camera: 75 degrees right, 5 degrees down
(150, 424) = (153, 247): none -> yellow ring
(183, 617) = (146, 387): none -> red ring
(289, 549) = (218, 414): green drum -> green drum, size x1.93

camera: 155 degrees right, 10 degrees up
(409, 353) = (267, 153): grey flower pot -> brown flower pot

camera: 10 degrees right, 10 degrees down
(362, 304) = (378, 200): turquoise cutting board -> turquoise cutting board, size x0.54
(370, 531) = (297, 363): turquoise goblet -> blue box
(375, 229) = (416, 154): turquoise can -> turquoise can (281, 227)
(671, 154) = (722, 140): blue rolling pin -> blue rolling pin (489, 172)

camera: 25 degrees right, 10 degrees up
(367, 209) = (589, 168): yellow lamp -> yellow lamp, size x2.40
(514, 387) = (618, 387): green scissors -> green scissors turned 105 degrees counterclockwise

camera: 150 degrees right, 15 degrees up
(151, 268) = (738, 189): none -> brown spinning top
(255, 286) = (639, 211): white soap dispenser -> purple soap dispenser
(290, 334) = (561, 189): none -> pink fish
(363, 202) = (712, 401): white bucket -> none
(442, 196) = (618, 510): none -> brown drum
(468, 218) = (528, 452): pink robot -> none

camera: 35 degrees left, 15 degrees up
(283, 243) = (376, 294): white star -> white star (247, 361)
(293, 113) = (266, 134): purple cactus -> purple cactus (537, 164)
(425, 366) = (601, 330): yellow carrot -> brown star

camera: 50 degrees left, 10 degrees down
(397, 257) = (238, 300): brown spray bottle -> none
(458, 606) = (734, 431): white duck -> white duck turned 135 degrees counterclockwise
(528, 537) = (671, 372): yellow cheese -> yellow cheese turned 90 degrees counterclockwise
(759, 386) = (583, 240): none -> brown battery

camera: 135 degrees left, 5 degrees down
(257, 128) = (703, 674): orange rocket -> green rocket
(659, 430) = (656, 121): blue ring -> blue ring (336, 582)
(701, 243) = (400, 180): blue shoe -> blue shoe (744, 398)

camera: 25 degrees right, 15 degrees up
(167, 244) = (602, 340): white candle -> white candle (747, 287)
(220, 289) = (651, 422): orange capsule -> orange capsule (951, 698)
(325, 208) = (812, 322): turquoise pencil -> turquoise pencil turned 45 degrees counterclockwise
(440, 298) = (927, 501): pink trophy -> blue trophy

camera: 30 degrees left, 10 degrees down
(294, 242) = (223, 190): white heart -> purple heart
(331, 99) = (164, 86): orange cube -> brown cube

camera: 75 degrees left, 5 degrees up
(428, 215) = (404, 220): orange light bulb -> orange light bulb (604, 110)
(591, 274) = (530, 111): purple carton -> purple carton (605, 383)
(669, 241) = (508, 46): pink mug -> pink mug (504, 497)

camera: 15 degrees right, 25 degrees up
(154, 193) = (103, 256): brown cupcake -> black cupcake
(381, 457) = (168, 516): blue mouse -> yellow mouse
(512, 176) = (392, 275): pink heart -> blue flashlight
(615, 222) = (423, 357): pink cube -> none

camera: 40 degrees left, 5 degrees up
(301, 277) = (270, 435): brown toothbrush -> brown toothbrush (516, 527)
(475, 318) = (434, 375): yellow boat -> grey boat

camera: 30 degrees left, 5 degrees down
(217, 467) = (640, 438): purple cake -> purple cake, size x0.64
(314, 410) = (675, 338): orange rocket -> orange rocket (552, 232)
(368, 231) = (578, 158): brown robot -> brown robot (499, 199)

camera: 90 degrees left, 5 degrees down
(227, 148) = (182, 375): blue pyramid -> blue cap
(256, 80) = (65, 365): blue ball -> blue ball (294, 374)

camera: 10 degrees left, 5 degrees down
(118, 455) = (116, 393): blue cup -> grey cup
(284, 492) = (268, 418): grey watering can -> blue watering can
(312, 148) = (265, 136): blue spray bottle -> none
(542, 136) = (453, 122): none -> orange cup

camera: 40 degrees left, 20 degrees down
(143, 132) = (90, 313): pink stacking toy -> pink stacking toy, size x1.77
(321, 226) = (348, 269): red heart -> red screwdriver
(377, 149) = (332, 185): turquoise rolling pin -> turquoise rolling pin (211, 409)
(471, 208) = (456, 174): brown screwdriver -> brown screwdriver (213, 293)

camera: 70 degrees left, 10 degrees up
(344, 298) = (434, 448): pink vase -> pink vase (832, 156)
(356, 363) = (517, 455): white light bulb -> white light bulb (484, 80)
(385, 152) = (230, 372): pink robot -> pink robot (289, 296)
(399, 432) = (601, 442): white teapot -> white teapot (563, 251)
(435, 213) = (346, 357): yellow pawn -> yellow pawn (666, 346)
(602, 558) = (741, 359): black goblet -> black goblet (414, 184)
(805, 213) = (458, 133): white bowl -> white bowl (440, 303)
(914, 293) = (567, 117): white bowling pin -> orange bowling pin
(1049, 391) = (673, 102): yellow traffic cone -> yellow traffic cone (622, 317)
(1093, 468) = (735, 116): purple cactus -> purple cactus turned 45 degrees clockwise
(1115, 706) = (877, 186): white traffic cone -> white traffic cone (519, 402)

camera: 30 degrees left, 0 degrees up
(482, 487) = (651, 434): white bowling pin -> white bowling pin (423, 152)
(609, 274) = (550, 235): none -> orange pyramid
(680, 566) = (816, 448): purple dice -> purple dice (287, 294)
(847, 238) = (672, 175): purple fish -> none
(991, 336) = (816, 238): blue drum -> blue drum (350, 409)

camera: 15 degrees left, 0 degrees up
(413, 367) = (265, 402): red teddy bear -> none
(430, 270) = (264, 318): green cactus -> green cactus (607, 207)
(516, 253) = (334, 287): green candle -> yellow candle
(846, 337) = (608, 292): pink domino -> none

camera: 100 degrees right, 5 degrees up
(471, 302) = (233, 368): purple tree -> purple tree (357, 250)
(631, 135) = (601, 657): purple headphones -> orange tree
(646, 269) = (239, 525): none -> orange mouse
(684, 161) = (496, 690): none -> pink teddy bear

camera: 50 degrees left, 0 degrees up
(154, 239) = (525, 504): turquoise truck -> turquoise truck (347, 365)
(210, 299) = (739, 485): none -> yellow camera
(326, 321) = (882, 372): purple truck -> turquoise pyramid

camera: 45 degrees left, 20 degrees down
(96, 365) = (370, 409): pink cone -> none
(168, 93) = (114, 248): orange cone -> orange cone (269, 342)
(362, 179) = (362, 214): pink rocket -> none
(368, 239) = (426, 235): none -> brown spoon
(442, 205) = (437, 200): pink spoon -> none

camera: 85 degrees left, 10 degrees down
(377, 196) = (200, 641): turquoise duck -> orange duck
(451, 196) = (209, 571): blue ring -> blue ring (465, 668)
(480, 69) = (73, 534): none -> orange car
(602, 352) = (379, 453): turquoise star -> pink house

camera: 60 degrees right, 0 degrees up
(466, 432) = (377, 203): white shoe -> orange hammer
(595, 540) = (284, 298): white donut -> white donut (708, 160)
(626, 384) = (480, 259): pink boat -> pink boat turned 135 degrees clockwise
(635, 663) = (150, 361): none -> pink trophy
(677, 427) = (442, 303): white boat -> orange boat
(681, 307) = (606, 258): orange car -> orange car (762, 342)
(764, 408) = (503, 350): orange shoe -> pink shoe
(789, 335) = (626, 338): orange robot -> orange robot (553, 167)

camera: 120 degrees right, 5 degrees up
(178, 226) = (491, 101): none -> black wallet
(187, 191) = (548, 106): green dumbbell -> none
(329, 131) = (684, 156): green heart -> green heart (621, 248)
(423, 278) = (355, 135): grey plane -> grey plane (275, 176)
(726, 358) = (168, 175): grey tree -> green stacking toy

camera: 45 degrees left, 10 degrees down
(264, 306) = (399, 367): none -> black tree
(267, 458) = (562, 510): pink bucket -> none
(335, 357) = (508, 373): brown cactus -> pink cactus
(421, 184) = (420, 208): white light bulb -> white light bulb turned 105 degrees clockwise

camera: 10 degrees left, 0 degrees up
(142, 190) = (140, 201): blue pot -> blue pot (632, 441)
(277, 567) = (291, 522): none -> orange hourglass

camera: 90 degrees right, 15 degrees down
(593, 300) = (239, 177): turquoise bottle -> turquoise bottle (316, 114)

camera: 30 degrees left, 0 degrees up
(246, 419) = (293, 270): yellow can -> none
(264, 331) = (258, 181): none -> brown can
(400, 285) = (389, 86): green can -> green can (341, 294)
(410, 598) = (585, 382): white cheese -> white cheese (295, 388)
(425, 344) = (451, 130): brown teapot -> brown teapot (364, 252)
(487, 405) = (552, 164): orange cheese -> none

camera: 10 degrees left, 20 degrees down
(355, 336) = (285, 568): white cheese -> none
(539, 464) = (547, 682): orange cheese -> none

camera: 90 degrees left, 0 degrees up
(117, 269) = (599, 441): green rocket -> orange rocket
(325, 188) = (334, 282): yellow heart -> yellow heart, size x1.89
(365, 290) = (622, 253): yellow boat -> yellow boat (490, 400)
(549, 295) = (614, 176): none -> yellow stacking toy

------------------------------------------------------------

#### Required work:
Copy out the entries exactly. Begin at the first line and end with the line that has "(293, 113) = (266, 134): purple".

#### Task output:
camera: 75 degrees right, 5 degrees down
(150, 424) = (153, 247): none -> yellow ring
(183, 617) = (146, 387): none -> red ring
(289, 549) = (218, 414): green drum -> green drum, size x1.93

camera: 155 degrees right, 10 degrees up
(409, 353) = (267, 153): grey flower pot -> brown flower pot

camera: 10 degrees right, 10 degrees down
(362, 304) = (378, 200): turquoise cutting board -> turquoise cutting board, size x0.54
(370, 531) = (297, 363): turquoise goblet -> blue box
(375, 229) = (416, 154): turquoise can -> turquoise can (281, 227)
(671, 154) = (722, 140): blue rolling pin -> blue rolling pin (489, 172)

camera: 25 degrees right, 10 degrees up
(367, 209) = (589, 168): yellow lamp -> yellow lamp, size x2.40
(514, 387) = (618, 387): green scissors -> green scissors turned 105 degrees counterclockwise

camera: 150 degrees right, 15 degrees up
(151, 268) = (738, 189): none -> brown spinning top
(255, 286) = (639, 211): white soap dispenser -> purple soap dispenser
(290, 334) = (561, 189): none -> pink fish
(363, 202) = (712, 401): white bucket -> none
(442, 196) = (618, 510): none -> brown drum
(468, 218) = (528, 452): pink robot -> none

camera: 35 degrees left, 15 degrees up
(283, 243) = (376, 294): white star -> white star (247, 361)
(293, 113) = (266, 134): purple cactus -> purple cactus (537, 164)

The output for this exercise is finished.